> The request: Please rewrite the lines from the one holding "Write the LilyPond" through the one holding "ees'4-- f'8 ges'8-. r8 r8 bes'4 |", inclusive, with "Allegro" replaced by "Andante" and everything else left unchanged.

___ Input for this task

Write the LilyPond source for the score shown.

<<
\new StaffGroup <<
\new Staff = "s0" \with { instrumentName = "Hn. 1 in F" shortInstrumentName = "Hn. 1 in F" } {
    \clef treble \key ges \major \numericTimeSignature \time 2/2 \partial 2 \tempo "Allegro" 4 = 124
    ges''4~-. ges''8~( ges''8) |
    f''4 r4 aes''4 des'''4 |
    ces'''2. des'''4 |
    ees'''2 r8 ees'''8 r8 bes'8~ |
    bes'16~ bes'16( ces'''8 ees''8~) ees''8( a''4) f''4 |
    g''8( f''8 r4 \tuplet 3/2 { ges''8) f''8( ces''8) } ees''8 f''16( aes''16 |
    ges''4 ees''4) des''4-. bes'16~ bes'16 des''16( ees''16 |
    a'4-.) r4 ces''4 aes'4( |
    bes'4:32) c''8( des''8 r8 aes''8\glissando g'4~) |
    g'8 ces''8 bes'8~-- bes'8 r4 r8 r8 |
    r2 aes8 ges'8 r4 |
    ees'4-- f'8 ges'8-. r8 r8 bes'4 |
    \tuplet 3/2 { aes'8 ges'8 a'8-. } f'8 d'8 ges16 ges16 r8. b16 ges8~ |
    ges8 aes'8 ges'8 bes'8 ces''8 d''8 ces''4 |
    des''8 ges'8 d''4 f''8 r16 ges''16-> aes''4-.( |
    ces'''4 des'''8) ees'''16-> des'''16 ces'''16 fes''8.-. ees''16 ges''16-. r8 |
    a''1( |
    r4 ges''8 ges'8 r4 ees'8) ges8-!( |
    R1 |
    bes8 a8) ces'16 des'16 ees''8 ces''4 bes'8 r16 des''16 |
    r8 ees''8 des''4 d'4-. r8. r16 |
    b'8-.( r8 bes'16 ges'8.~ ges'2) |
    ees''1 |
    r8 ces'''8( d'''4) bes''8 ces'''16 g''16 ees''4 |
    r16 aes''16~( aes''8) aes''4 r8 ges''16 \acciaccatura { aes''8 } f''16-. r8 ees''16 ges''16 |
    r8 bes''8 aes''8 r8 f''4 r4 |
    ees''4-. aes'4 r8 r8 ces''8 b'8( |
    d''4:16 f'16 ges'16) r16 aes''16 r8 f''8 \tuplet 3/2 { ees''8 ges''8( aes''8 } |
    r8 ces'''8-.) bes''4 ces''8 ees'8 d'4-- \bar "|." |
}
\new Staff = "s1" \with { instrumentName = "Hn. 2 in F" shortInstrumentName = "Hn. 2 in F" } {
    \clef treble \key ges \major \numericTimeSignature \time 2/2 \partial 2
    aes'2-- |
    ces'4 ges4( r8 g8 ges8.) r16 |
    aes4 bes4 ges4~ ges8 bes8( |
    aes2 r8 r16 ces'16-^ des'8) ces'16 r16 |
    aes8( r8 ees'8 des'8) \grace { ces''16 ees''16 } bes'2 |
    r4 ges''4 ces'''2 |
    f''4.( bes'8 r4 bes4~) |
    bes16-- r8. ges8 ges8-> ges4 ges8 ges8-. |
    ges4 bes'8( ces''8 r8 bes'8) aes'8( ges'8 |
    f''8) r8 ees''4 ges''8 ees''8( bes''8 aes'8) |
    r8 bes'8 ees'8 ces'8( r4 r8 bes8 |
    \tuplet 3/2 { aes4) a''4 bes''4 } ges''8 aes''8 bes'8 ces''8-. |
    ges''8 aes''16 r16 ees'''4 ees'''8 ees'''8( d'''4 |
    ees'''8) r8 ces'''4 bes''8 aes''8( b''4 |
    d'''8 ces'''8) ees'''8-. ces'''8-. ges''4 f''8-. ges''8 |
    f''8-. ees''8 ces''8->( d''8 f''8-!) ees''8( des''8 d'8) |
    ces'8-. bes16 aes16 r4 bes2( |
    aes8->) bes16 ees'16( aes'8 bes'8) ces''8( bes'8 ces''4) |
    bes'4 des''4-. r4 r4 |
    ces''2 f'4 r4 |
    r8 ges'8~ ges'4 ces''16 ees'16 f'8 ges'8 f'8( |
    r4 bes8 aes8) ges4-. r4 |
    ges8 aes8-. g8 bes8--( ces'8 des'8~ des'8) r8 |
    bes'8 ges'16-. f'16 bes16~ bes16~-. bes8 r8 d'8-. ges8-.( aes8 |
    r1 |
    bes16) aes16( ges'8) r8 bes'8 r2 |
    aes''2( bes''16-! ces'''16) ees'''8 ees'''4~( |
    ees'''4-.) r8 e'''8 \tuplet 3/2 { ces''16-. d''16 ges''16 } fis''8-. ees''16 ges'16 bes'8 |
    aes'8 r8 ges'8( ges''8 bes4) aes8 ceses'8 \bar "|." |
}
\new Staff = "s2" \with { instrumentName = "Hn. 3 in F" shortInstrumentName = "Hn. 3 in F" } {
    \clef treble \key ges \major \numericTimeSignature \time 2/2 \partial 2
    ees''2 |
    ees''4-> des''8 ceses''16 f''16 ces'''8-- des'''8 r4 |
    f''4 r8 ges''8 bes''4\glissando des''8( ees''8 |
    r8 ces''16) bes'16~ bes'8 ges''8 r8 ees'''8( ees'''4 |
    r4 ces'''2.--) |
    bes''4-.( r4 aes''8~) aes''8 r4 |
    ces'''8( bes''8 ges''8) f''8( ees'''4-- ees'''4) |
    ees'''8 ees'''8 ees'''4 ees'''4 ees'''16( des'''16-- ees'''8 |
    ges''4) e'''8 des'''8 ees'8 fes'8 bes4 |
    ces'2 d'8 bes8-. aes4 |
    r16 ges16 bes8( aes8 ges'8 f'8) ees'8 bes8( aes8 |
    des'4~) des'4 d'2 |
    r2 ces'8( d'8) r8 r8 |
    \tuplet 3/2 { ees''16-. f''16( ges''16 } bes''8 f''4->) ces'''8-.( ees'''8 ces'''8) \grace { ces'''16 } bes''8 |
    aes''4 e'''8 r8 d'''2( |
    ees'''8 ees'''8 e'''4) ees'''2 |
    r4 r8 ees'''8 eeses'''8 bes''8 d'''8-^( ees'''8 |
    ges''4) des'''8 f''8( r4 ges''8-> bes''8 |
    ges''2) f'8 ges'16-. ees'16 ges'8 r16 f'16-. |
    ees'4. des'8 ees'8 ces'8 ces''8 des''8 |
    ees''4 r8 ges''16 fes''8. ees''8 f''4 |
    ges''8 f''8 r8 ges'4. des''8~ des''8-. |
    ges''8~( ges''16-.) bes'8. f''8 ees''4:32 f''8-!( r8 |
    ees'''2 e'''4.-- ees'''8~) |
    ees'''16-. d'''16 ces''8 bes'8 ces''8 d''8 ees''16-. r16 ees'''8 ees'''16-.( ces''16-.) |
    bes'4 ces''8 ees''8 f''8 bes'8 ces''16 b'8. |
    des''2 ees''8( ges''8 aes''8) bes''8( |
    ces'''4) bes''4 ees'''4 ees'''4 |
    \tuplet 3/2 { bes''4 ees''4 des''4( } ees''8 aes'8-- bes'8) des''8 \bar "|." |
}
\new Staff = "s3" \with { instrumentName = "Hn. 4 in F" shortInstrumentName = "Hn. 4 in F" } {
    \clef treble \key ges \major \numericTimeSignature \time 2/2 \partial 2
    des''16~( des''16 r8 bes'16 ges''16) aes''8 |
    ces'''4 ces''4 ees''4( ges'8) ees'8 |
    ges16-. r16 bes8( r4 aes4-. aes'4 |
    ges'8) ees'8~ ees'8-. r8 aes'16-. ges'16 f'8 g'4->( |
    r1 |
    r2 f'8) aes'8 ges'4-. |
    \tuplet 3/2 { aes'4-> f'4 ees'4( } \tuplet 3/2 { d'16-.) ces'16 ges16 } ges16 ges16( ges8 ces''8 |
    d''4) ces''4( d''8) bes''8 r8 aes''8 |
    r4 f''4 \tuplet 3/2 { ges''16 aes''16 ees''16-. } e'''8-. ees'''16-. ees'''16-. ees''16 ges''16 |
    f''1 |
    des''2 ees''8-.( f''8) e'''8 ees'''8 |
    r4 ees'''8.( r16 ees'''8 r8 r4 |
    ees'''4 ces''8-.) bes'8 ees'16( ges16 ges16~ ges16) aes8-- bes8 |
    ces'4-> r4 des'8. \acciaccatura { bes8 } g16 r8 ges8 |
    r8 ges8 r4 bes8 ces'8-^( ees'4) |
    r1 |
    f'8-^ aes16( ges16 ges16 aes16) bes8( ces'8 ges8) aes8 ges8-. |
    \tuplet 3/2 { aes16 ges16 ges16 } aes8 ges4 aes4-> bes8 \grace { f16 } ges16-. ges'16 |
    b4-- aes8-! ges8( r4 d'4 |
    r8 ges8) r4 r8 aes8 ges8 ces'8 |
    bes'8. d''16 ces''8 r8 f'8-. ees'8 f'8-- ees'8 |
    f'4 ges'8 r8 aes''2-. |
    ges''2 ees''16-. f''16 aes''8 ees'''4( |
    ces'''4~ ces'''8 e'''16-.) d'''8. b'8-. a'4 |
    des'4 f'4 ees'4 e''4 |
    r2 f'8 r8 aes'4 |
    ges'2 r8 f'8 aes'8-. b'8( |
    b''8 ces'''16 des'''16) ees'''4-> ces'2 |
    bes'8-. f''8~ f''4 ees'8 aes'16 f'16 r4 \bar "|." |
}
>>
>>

______
___ Input for this task

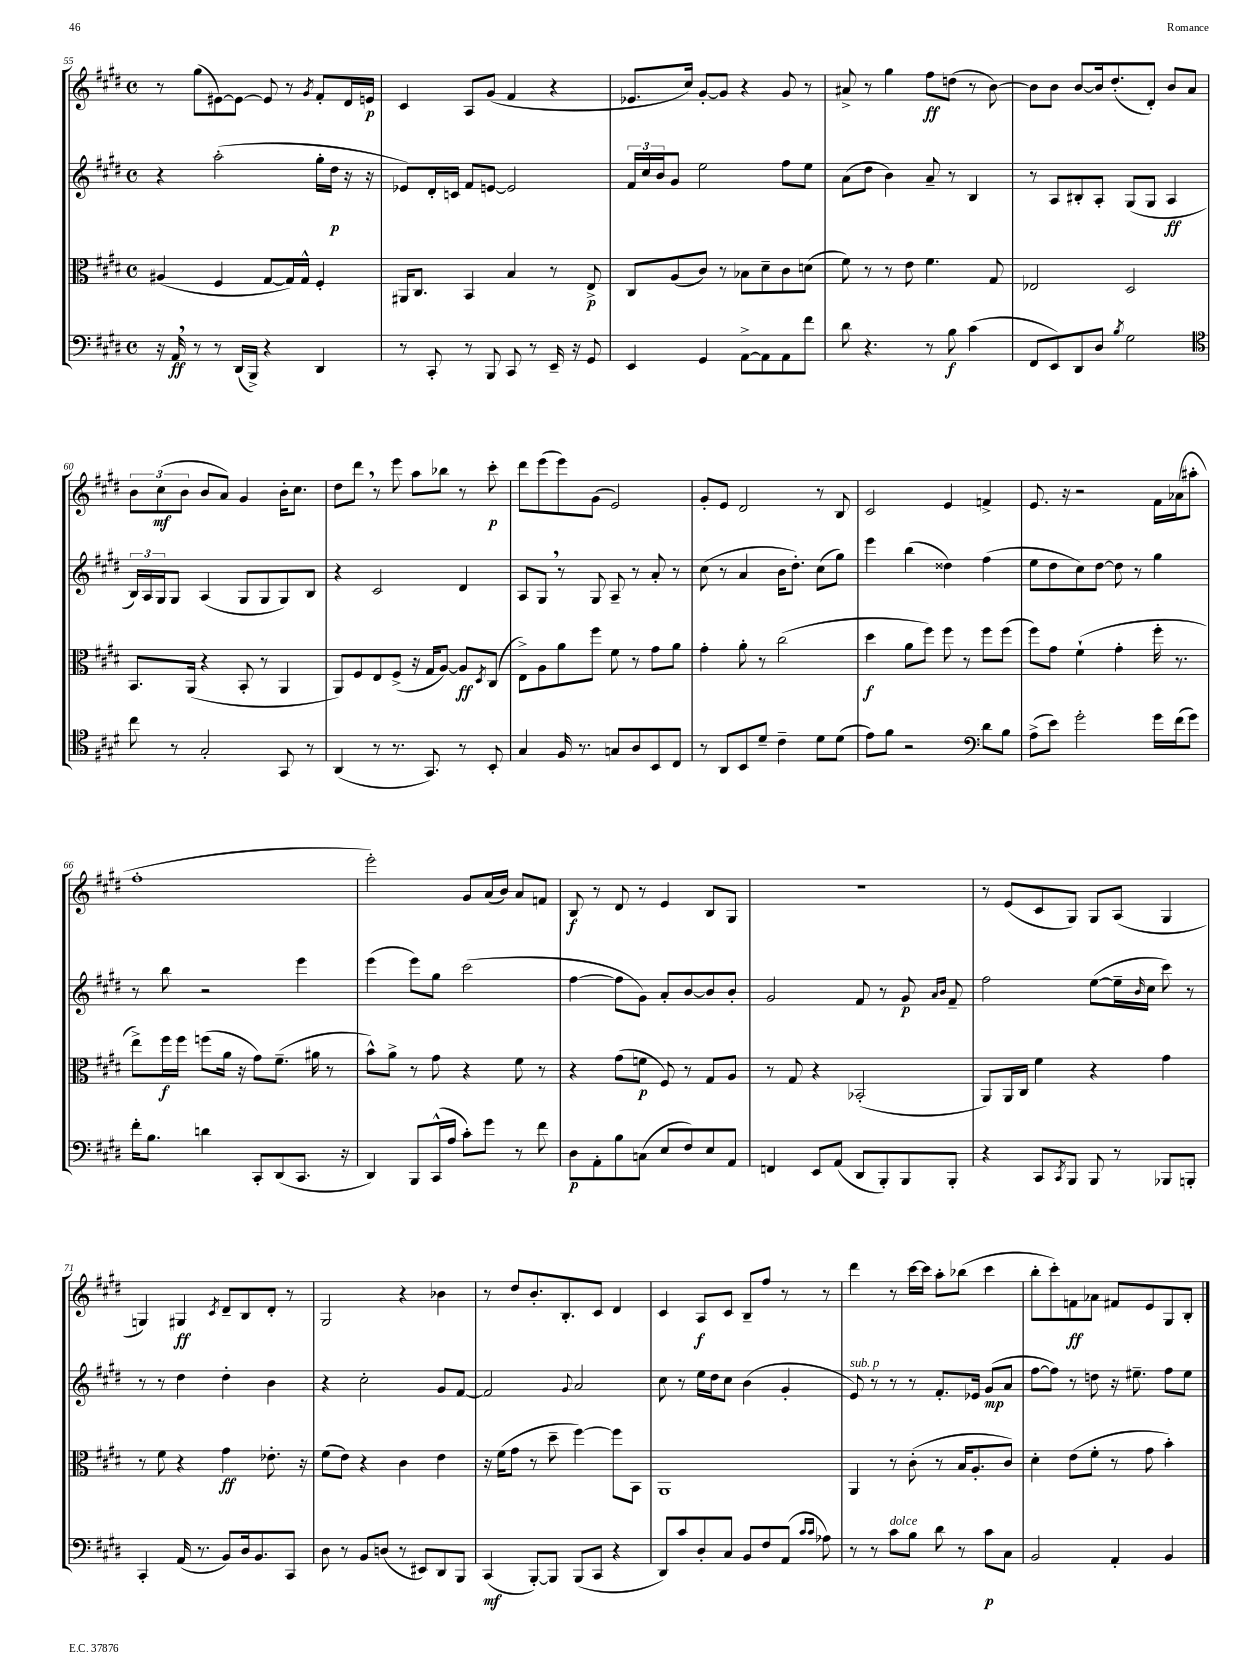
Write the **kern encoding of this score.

______

> Solved problem:
Write the LilyPond source for the score shown.

<<
\new StaffGroup <<
\new Staff = "s0" \with { instrumentName = "Hn. 1 in F" shortInstrumentName = "Hn. 1 in F" } {
    \clef treble \key ges \major \numericTimeSignature \time 2/2 \partial 2 \tempo "Andante" 4 = 124
    ges''4~-. ges''8~( ges''8) |
    f''4 r4 aes''4 des'''4 |
    ces'''2. des'''4 |
    ees'''2 r8 ees'''8 r8 bes'8~ |
    bes'16~ bes'16( ces'''8 ees''8~) ees''8( a''4) f''4 |
    g''8( f''8 r4 \tuplet 3/2 { ges''8) f''8( ces''8) } ees''8 f''16( aes''16 |
    ges''4 ees''4) des''4-. bes'16~ bes'16 des''16( ees''16 |
    a'4-.) r4 ces''4 aes'4( |
    bes'4:32) c''8( des''8 r8 aes''8\glissando g'4~) |
    g'8 ces''8 bes'8~-- bes'8 r4 r8 r8 |
    r2 aes8 ges'8 r4 |
    ees'4-- f'8 ges'8-. r8 r8 bes'4 |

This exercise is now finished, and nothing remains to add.